* Source data:
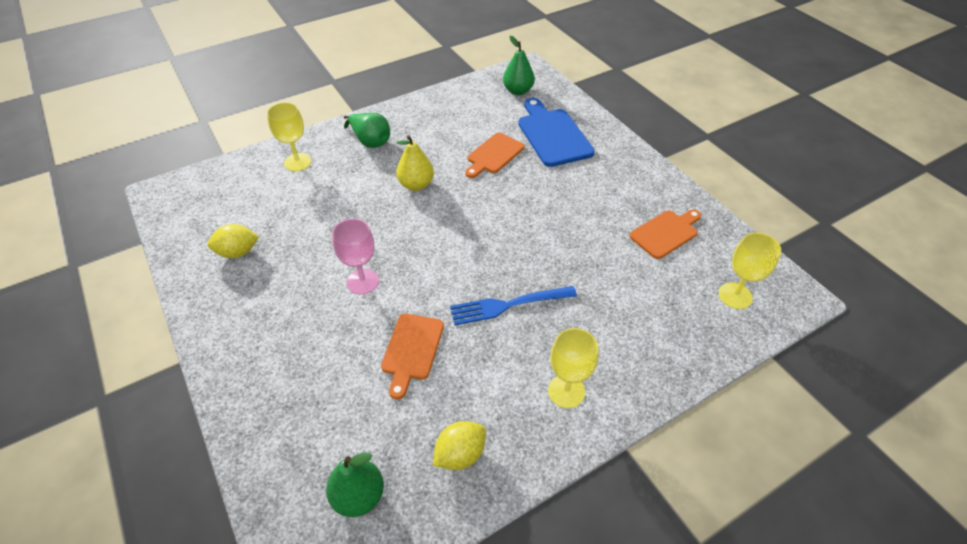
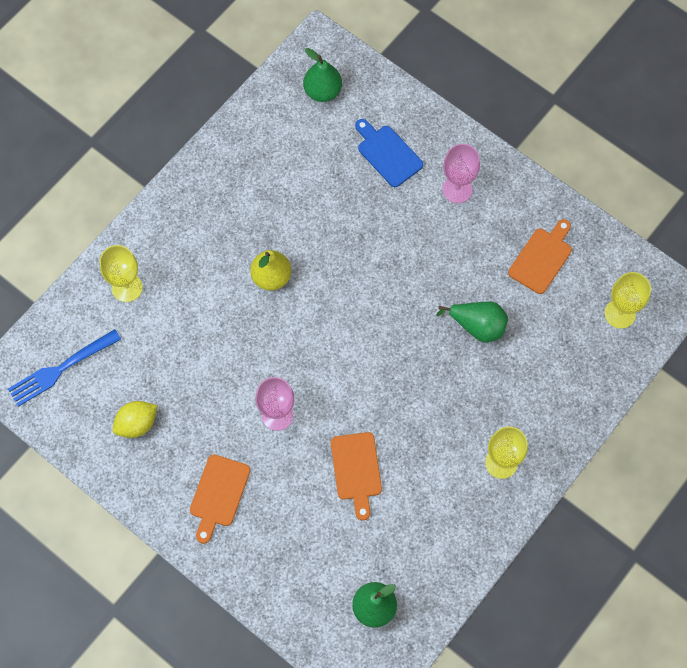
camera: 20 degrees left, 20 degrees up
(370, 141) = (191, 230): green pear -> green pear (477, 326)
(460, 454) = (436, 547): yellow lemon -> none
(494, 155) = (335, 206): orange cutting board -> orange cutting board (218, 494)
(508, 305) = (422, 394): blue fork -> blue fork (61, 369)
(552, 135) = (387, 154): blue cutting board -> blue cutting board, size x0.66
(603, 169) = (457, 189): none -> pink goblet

...

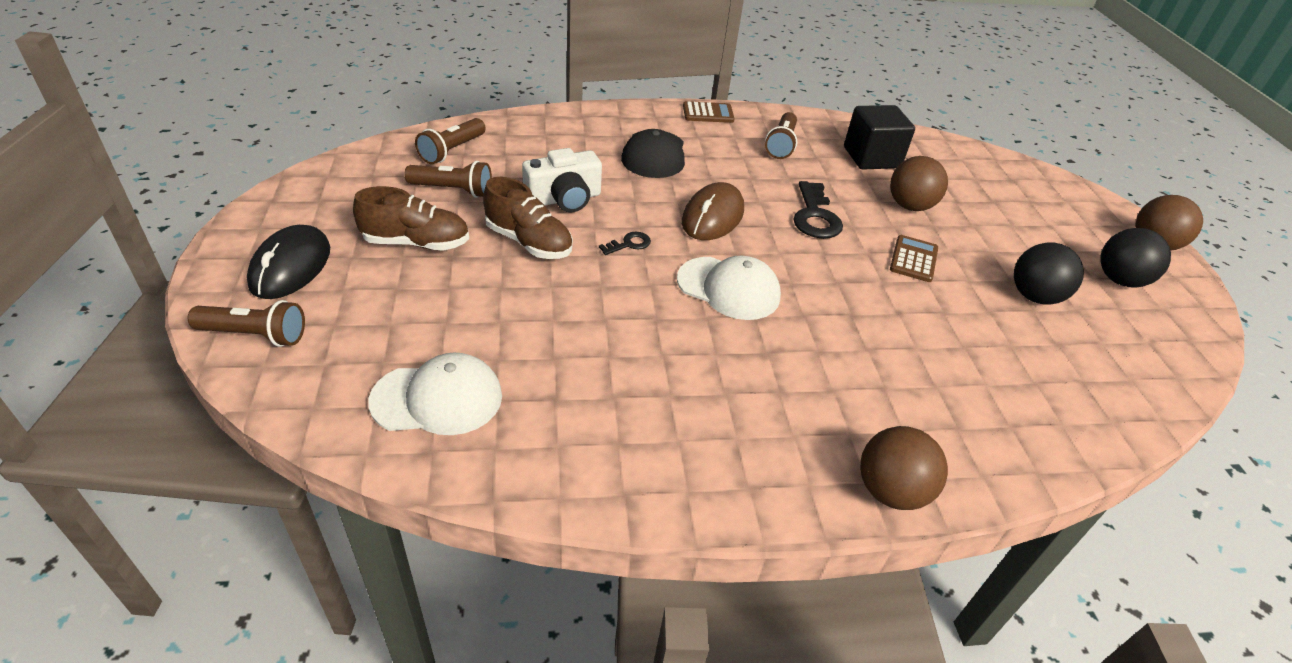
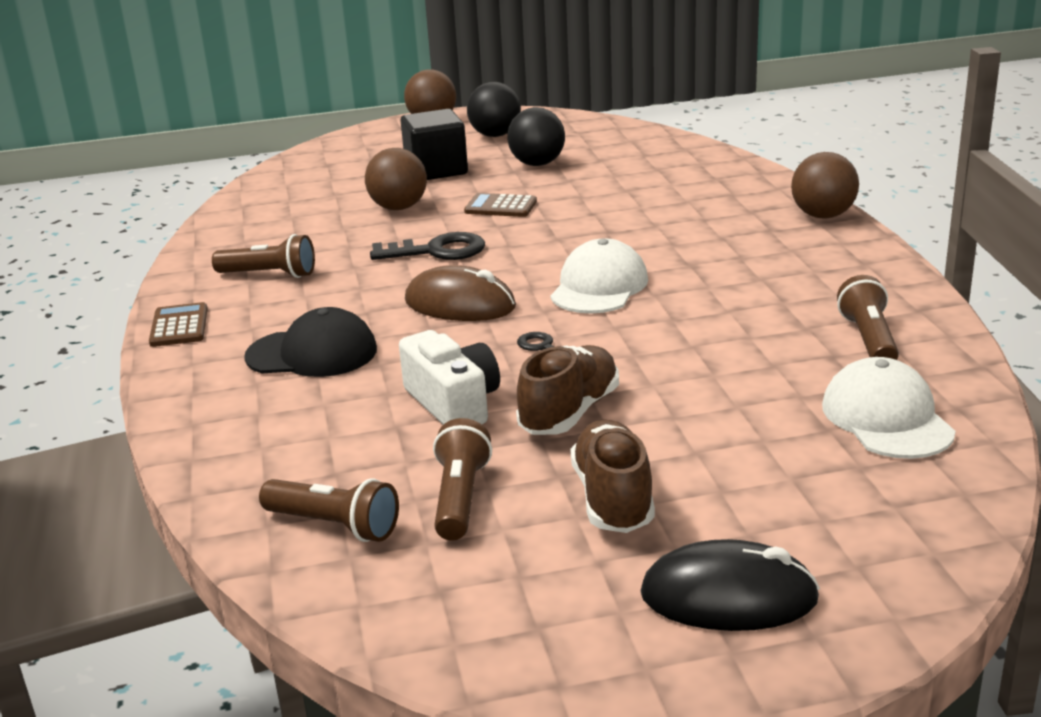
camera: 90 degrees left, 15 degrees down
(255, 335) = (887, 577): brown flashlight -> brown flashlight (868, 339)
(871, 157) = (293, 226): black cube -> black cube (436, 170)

* Your assignment: Would you retype the lines above from the one with "(255, 335) = (887, 577): brown" down to the one with "(871, 157) = (293, 226): black", word for word, both ends included and no other lines?

* Expected output:
(255, 335) = (887, 577): brown flashlight -> brown flashlight (868, 339)
(871, 157) = (293, 226): black cube -> black cube (436, 170)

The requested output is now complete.